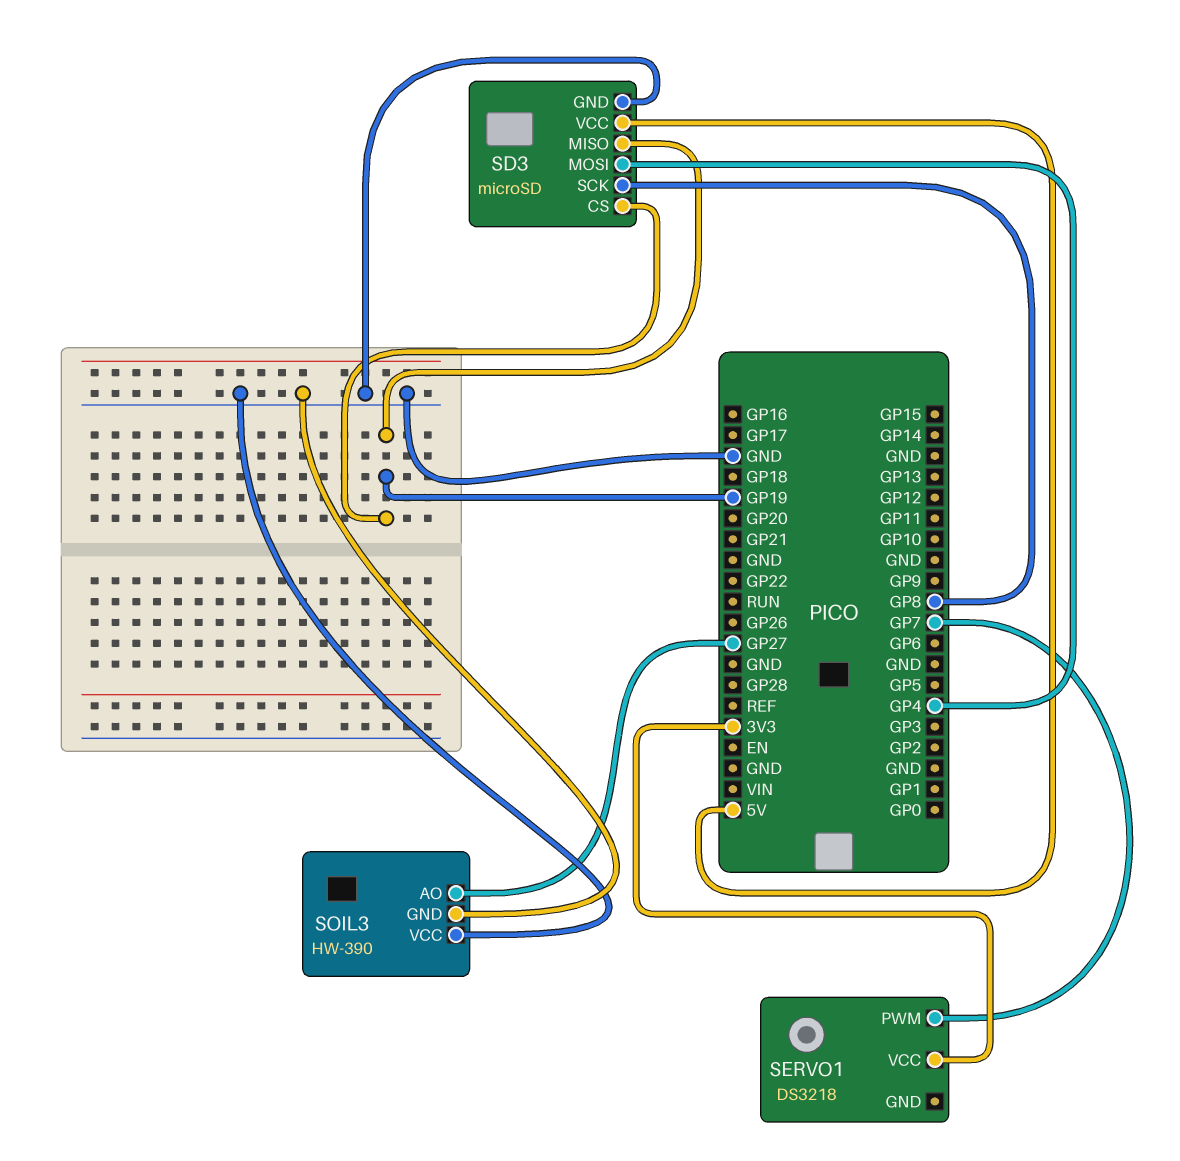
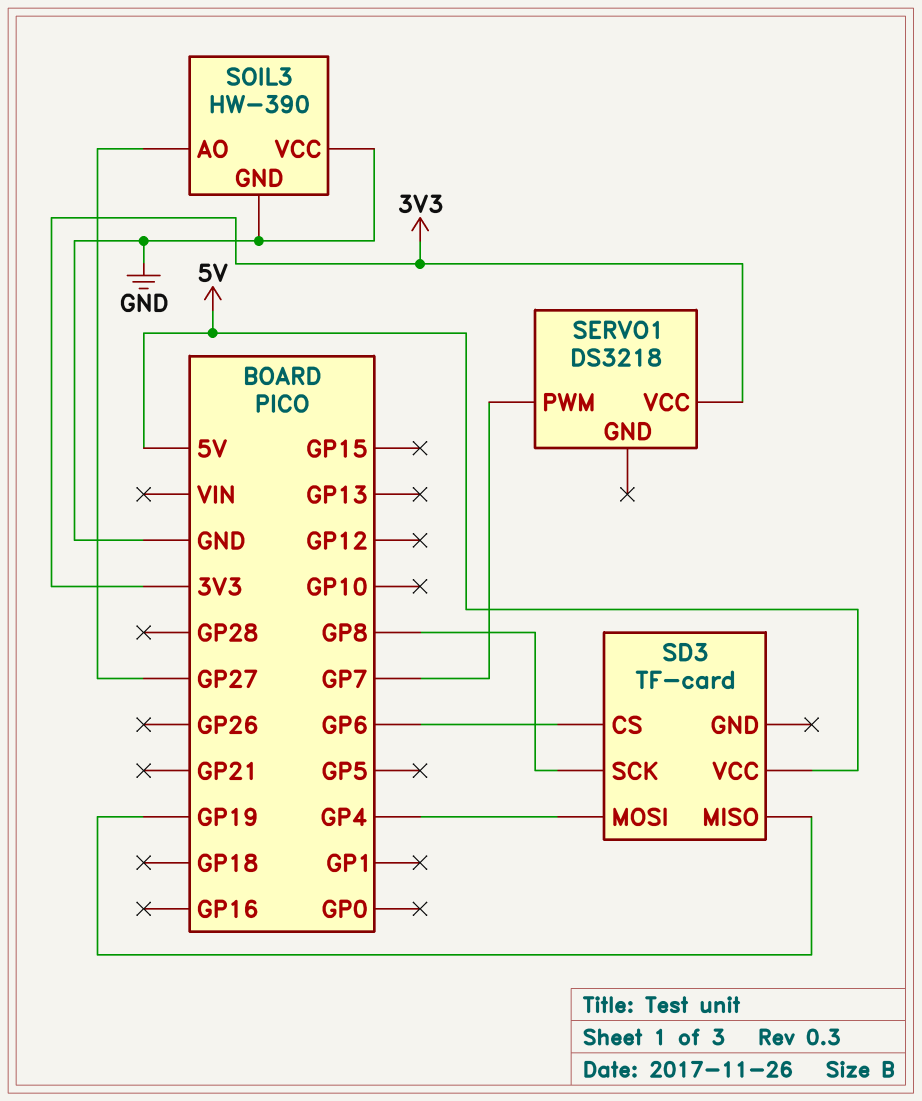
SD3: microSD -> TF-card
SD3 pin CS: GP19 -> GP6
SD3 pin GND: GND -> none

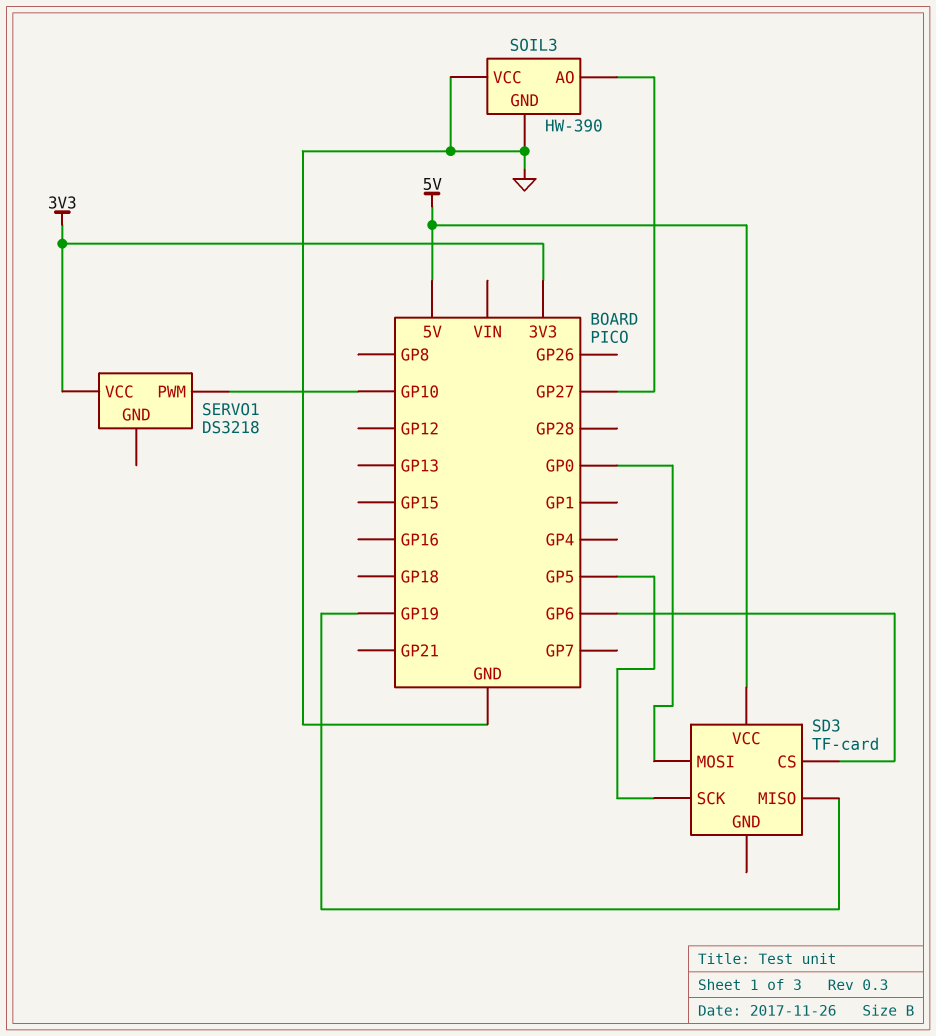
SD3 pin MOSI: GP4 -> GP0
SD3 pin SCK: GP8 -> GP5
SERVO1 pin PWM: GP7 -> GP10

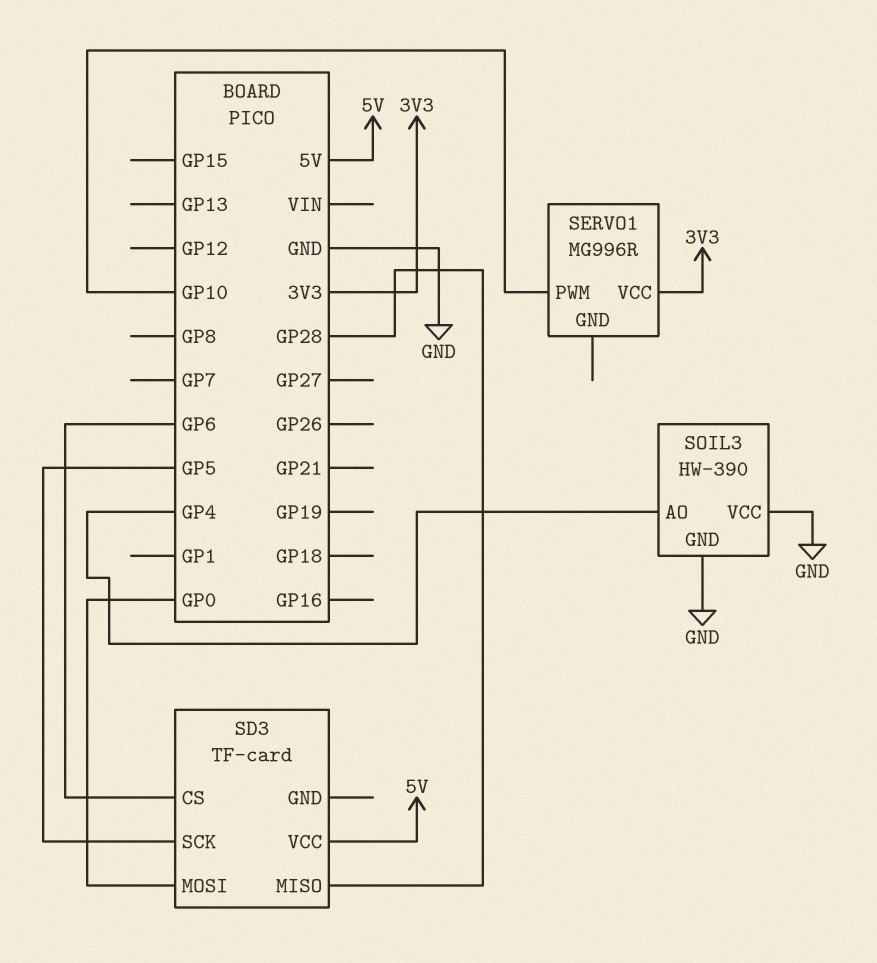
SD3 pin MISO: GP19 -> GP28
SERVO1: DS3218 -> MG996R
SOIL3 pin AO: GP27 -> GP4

--

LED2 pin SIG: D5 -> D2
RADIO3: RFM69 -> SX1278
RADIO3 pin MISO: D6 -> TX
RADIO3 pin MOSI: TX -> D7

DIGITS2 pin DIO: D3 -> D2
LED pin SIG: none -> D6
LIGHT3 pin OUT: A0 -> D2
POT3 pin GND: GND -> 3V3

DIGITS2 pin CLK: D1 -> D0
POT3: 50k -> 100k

» Problem to solve
Pictures aside, return exactly the lines from the data above, starting at the line that has "SD3 pin MOSI: GP4 -> GP0" and ending at the line that has "SOIL3 pin AO: GP27 -> GP4", both included.

» Your solution
SD3 pin MOSI: GP4 -> GP0
SD3 pin SCK: GP8 -> GP5
SERVO1 pin PWM: GP7 -> GP10

SD3 pin MISO: GP19 -> GP28
SERVO1: DS3218 -> MG996R
SOIL3 pin AO: GP27 -> GP4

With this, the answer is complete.